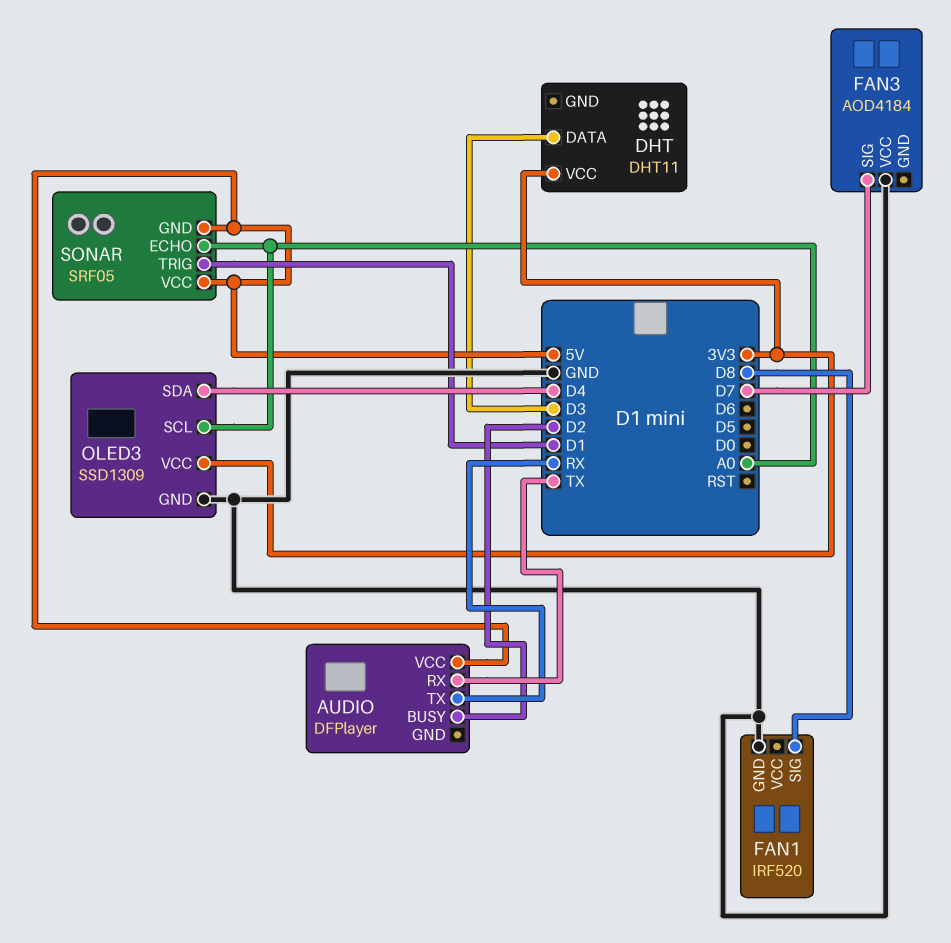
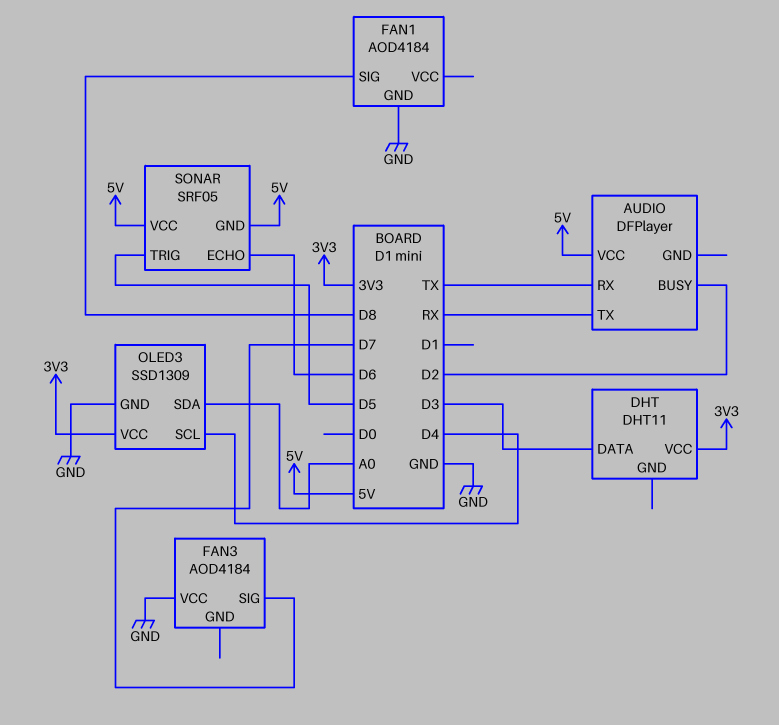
FAN1: IRF520 -> AOD4184
OLED3 pin SCL: A0 -> D4
OLED3 pin SDA: D4 -> A0
SONAR pin ECHO: A0 -> D6
SONAR pin TRIG: D1 -> D5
····················
** ABOUT THIS TASK **
The answer should consist of all the records, duplicated exactly, with no images included.

** ANSWER SPACE **
FAN1: IRF520 -> AOD4184
OLED3 pin SCL: A0 -> D4
OLED3 pin SDA: D4 -> A0
SONAR pin ECHO: A0 -> D6
SONAR pin TRIG: D1 -> D5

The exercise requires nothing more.